--- Exercise instructions ---
Whenever a line in the entries below contains the string "camera", copy that line.

[Extracted records]
- Opening Delimiter -

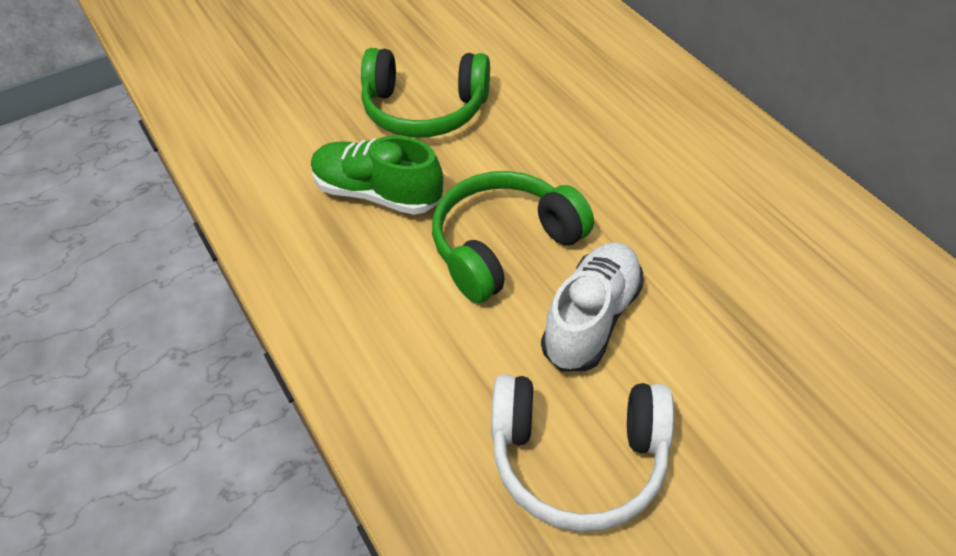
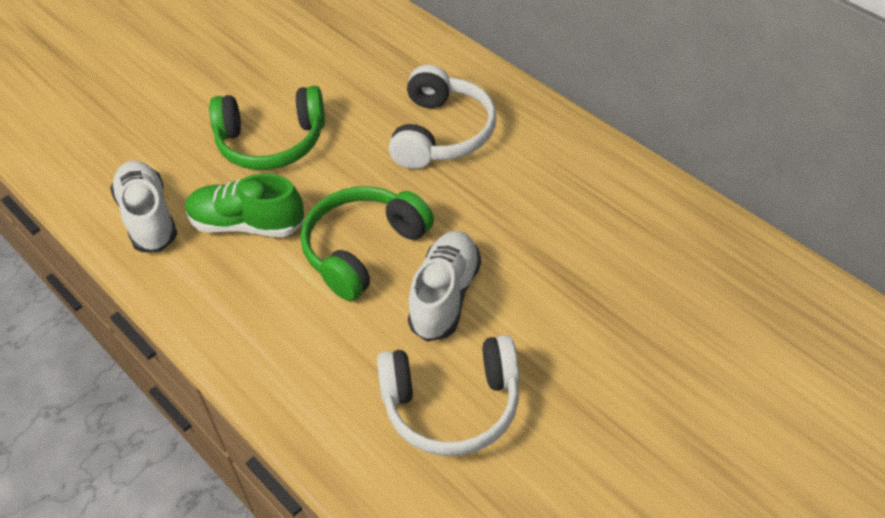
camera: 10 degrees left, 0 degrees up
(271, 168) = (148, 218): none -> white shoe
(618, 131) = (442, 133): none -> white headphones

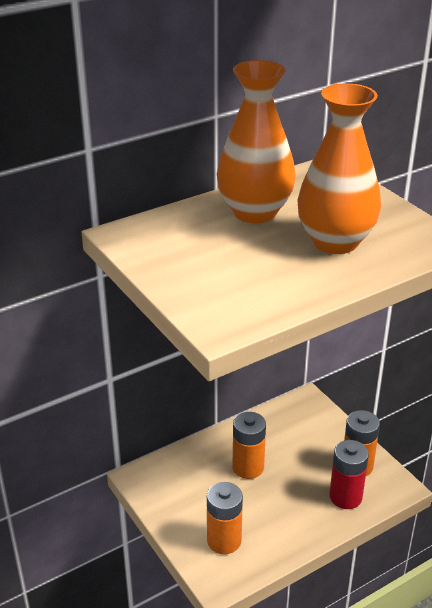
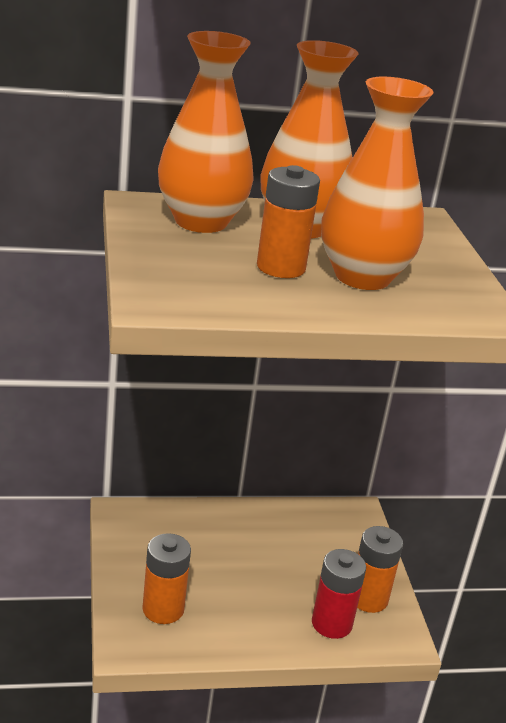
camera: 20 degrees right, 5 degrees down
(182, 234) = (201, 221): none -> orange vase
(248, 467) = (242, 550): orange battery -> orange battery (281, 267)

- Closing Delimiter -

--- Written reply ---
camera: 10 degrees left, 0 degrees up
camera: 20 degrees right, 5 degrees down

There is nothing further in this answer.